(Information Opens)

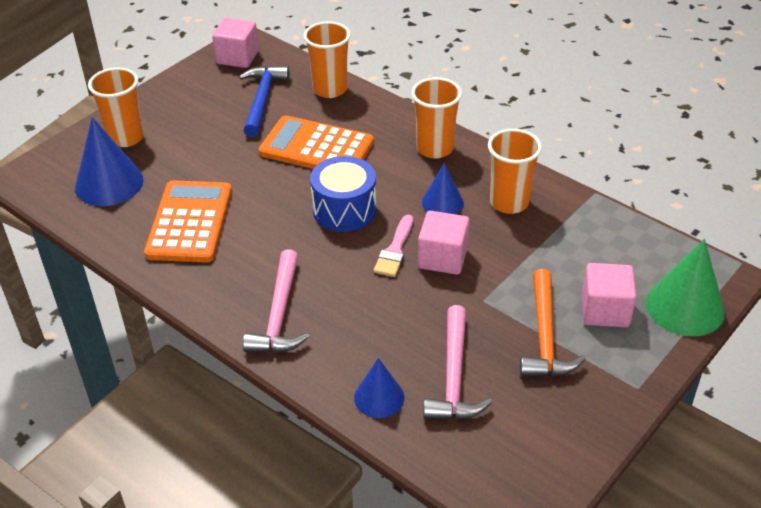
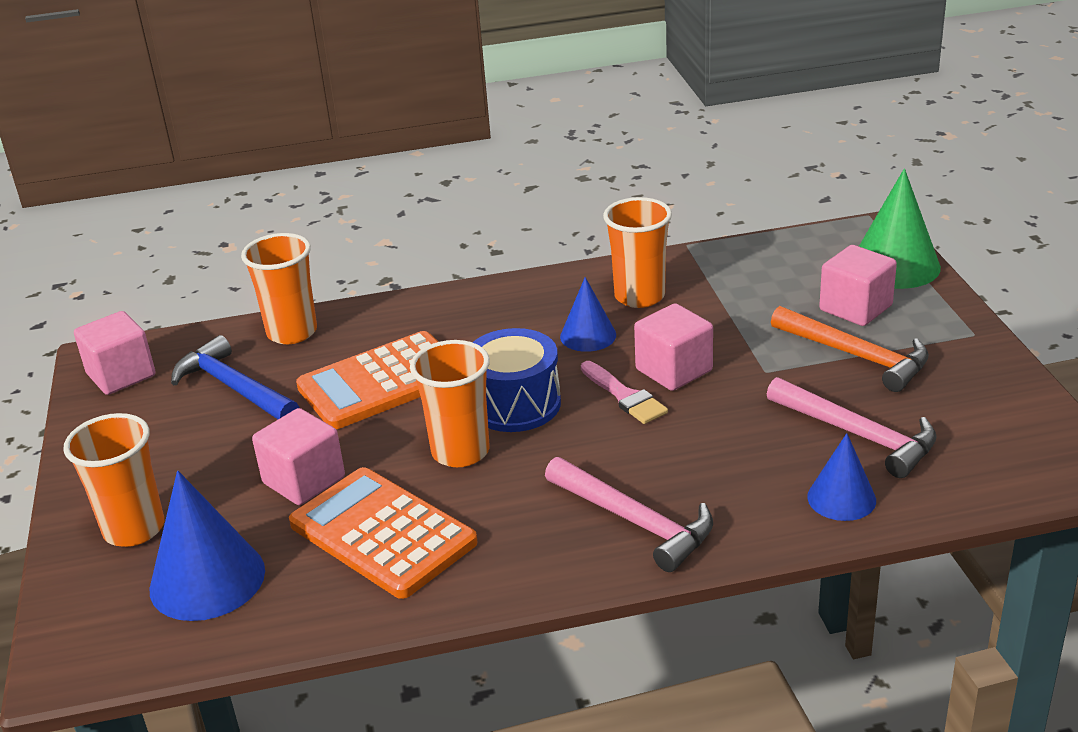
camera: 50 degrees left, 10 degrees down
(208, 170) = (304, 480): none -> pink cube
(435, 148) = (495, 305): orange cup -> orange cup (460, 452)

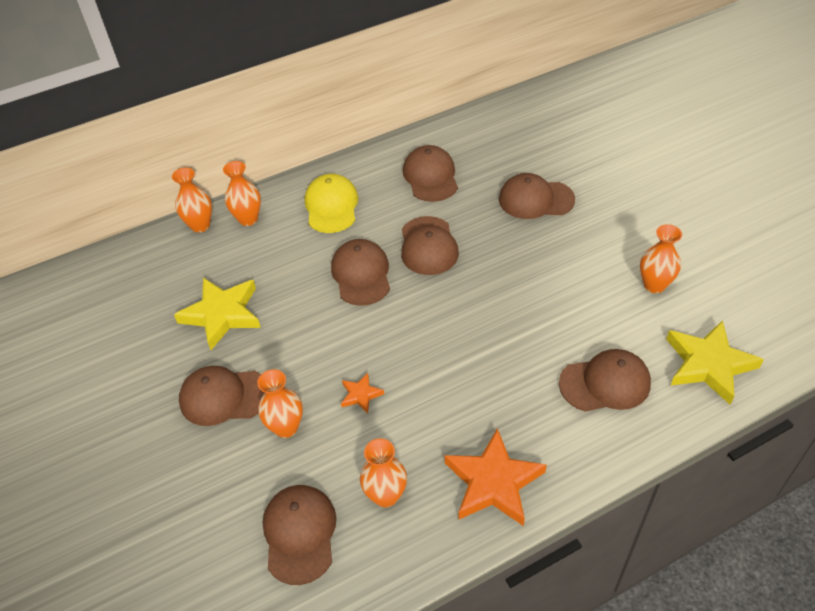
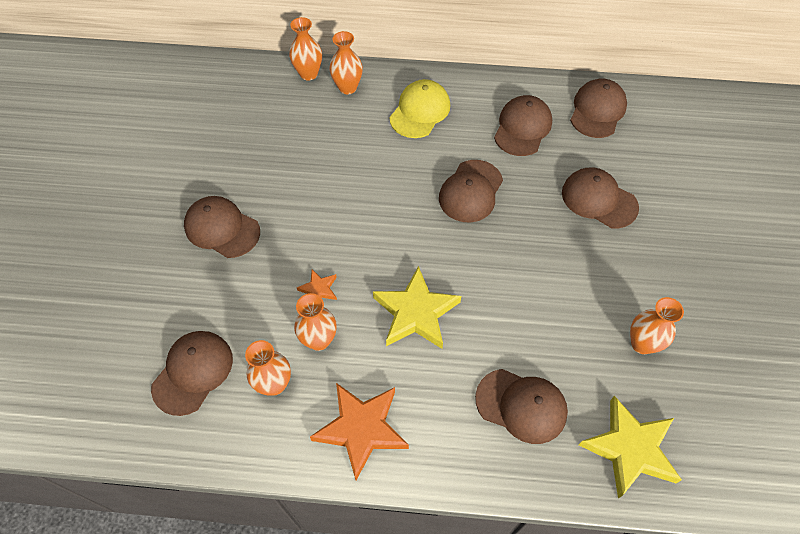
camera: 30 degrees right, 10 degrees up
(222, 314) = (269, 159): yellow star -> yellow star (415, 312)
(286, 427) = (246, 281): orange vase -> orange vase (319, 340)
(361, 274) = (397, 186): brown cap -> brown cap (597, 111)

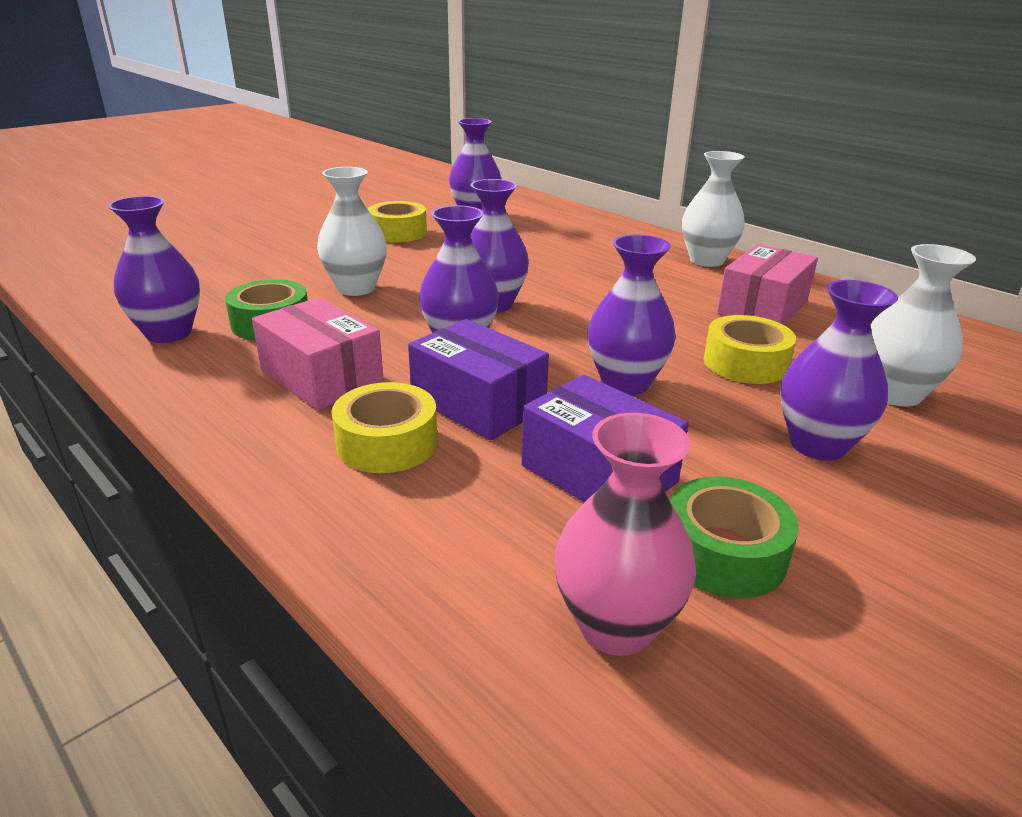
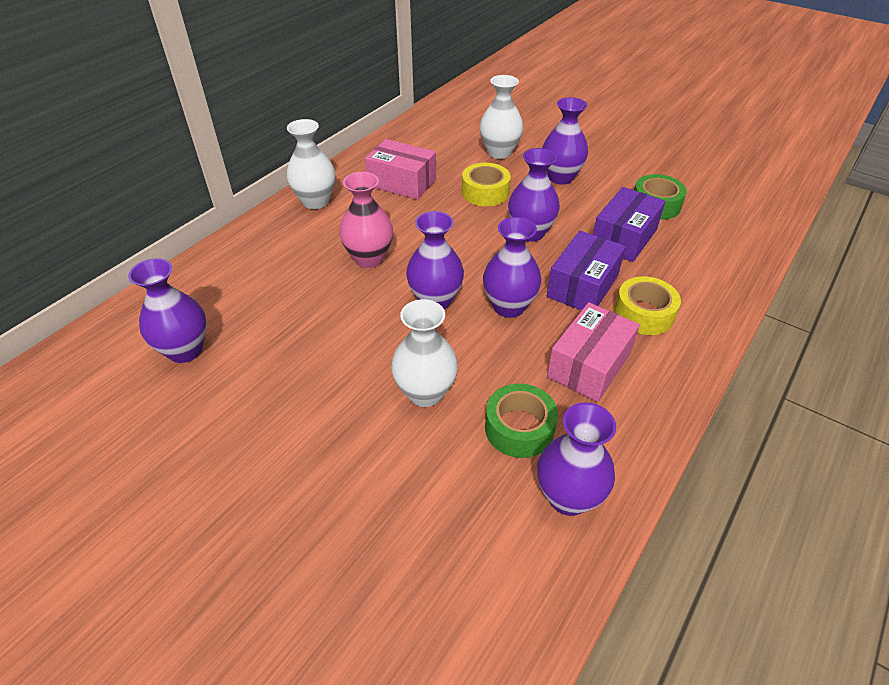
camera: 100 degrees left, 15 degrees up
(398, 233) = (256, 403): yellow tape -> none
(615, 626) = (714, 229): pink vase -> pink vase (369, 258)

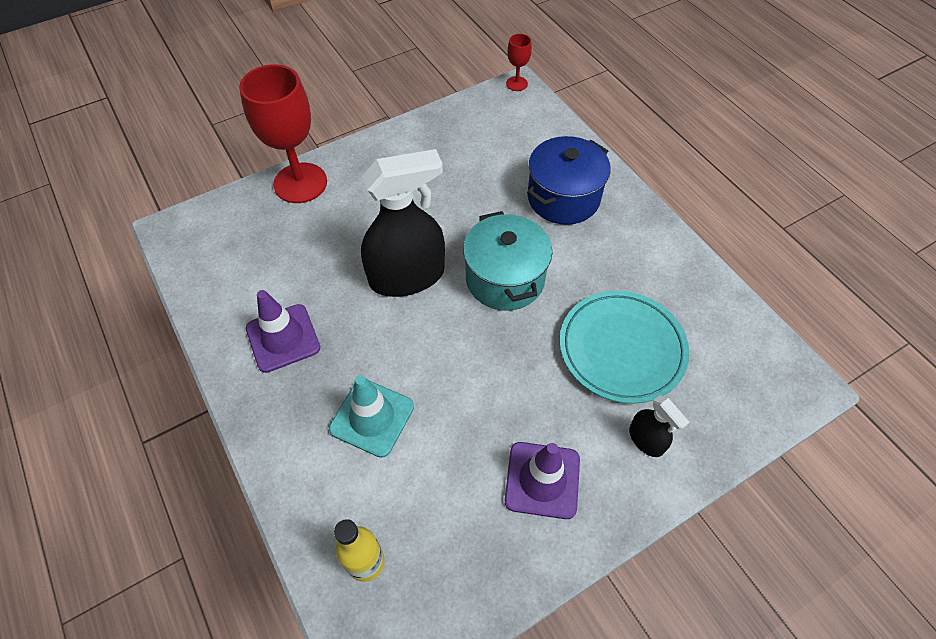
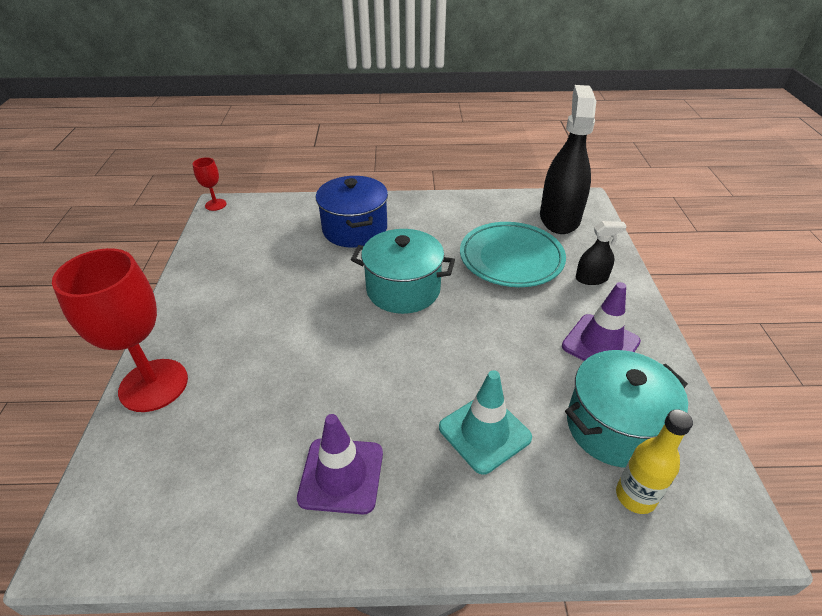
camera: 60 degrees left, 15 degrees down
(407, 276) = (349, 347): black spray bottle -> black spray bottle (559, 218)
(436, 523) = (614, 427): none -> turquoise pot

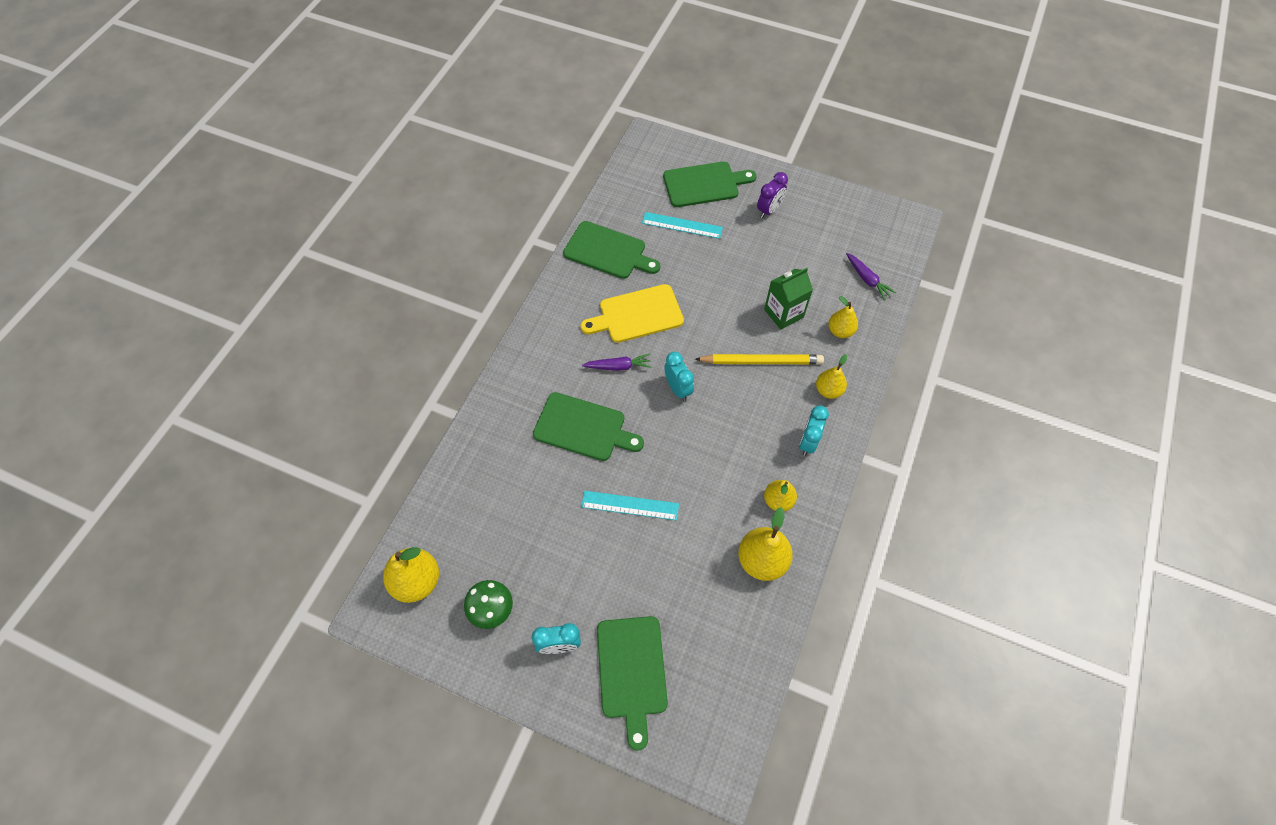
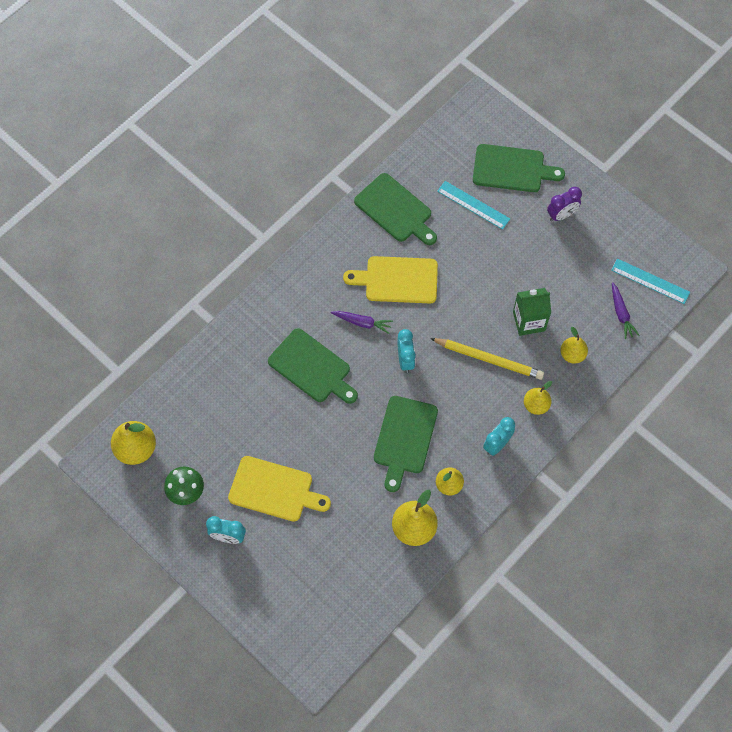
camera: 20 degrees right, 5 degrees up
(592, 572) = (274, 490): none -> yellow cutting board
(630, 505) = (325, 446): turquoise ruler -> turquoise ruler (650, 281)
(632, 672) = (276, 576): green cutting board -> green cutting board (404, 438)

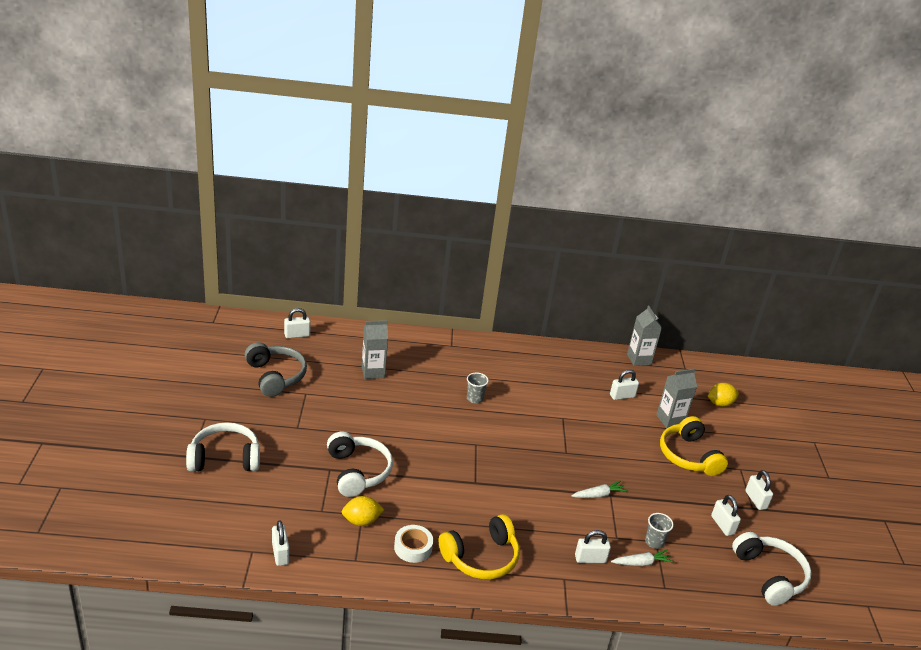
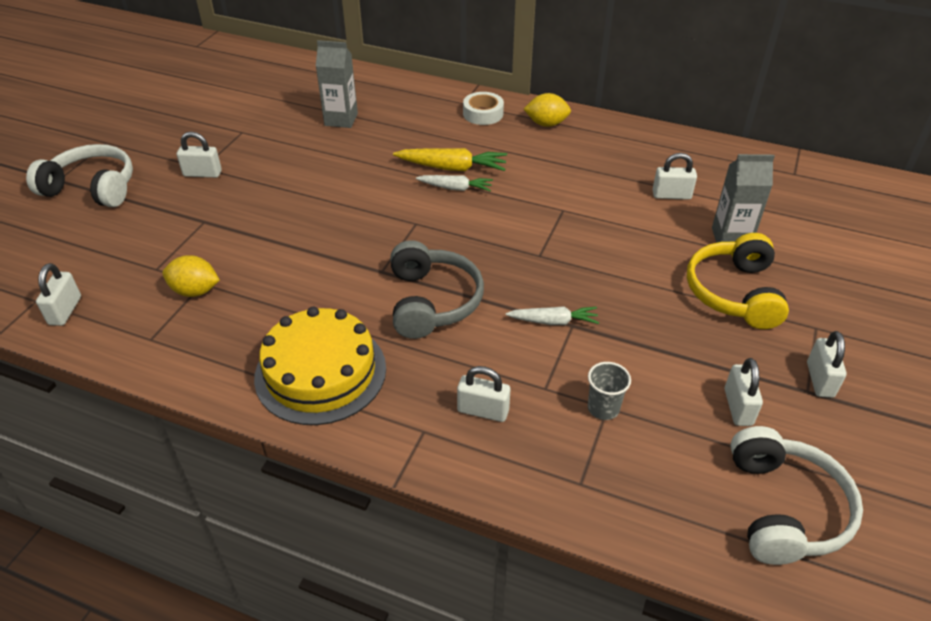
camera: 25 degrees right, 10 degrees up
(275, 376) = (220, 109): grey headphones -> grey headphones (432, 301)
(297, 335) = (280, 69): white padlock -> white padlock (202, 173)
(357, 472) = (235, 230): white headphones -> none
(413, 547) = (236, 339): white tape -> white tape (483, 114)
(474, 398) = (452, 168): grey cup -> yellow carrot
(481, 557) = (320, 372): yellow headphones -> yellow cake
(639, 359) = (726, 152): grey carton -> none
(641, 563) = (562, 435): white carrot -> white carrot (455, 188)
(720, 403) = (828, 228): yellow lemon -> yellow lemon (546, 124)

(Information Closes)

Copy each line holding the word "cutting" from the listing above.

(592, 572) = (274, 490): none -> yellow cutting board
(632, 672) = (276, 576): green cutting board -> green cutting board (404, 438)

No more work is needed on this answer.